» PROMPT:
Where "none" appears in a line of the entries below, that line should be copied.

+++++

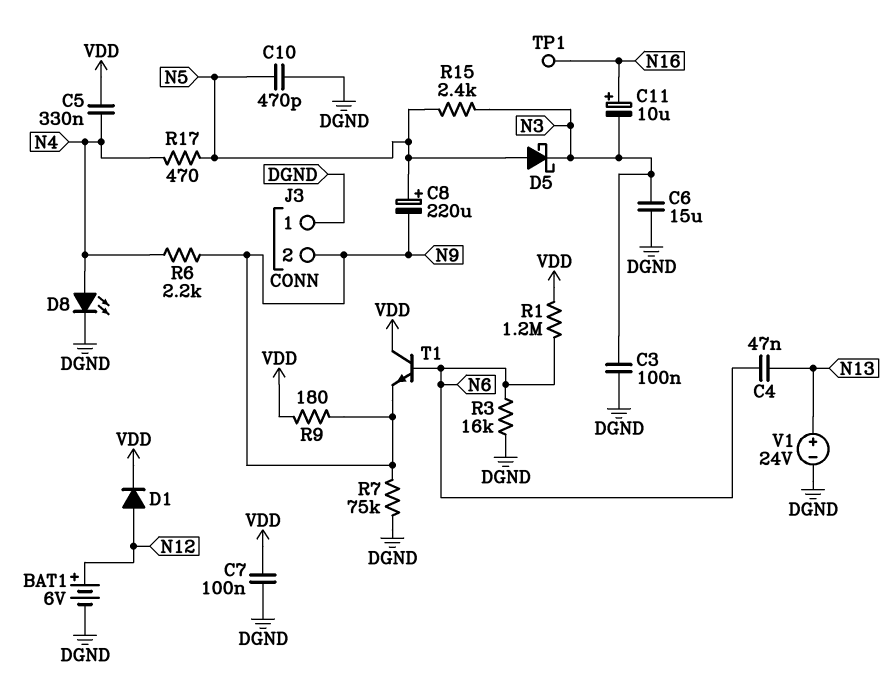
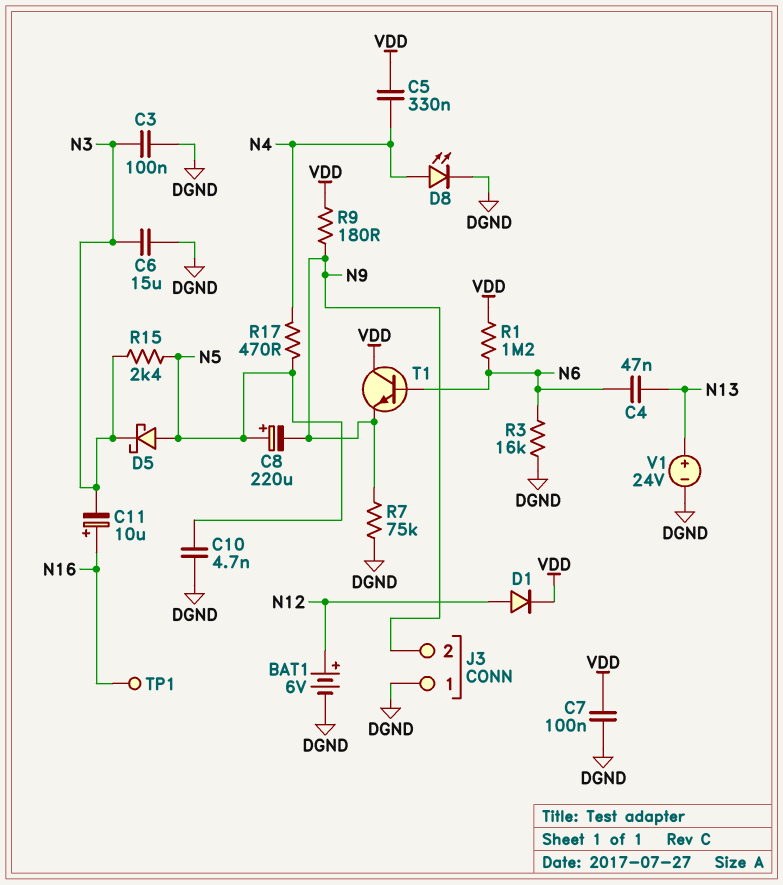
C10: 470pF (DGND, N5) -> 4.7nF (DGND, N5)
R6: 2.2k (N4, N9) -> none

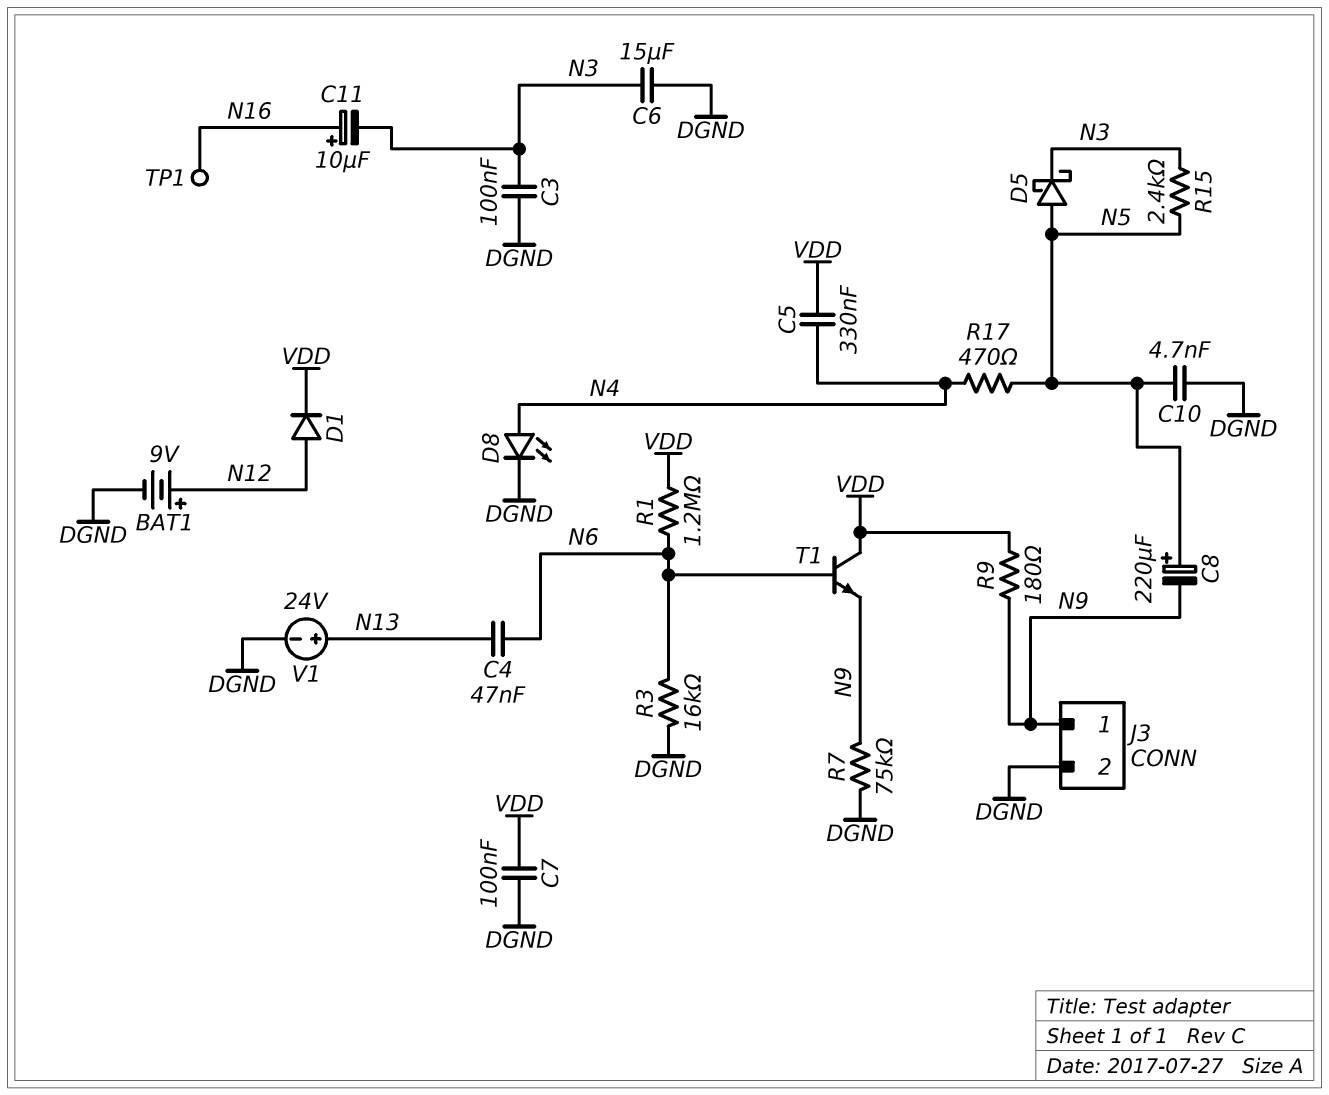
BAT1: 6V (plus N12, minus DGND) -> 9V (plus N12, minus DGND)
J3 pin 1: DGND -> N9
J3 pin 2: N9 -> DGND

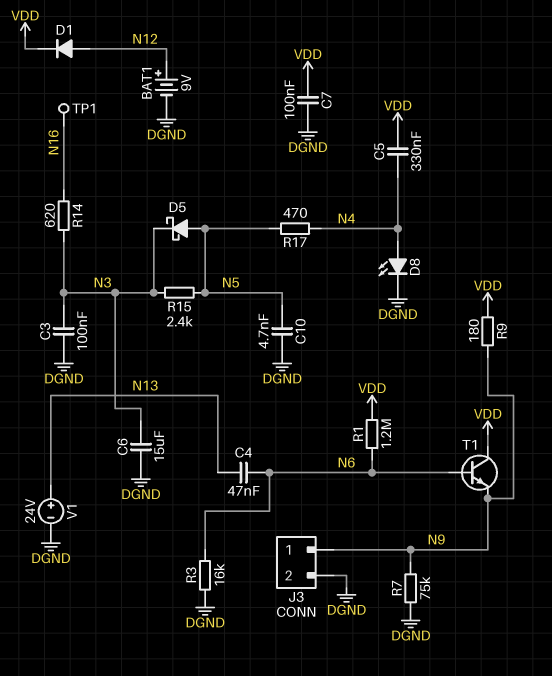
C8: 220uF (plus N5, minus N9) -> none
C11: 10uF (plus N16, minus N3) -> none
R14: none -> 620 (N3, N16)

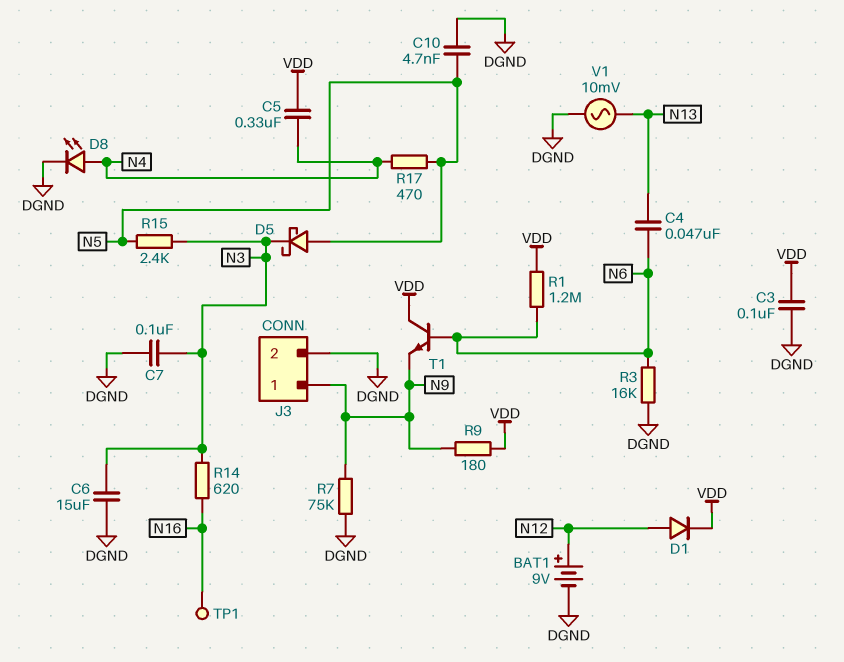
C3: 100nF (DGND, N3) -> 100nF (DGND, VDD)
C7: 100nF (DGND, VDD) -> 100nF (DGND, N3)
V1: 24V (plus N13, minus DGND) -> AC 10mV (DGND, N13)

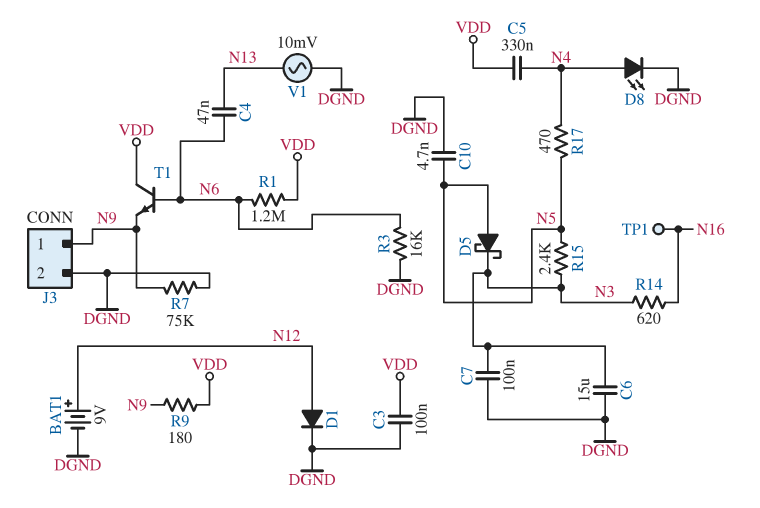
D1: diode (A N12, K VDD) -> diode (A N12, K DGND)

+++++

» REPLY:
R6: 2.2k (N4, N9) -> none
C8: 220uF (plus N5, minus N9) -> none
C11: 10uF (plus N16, minus N3) -> none
R14: none -> 620 (N3, N16)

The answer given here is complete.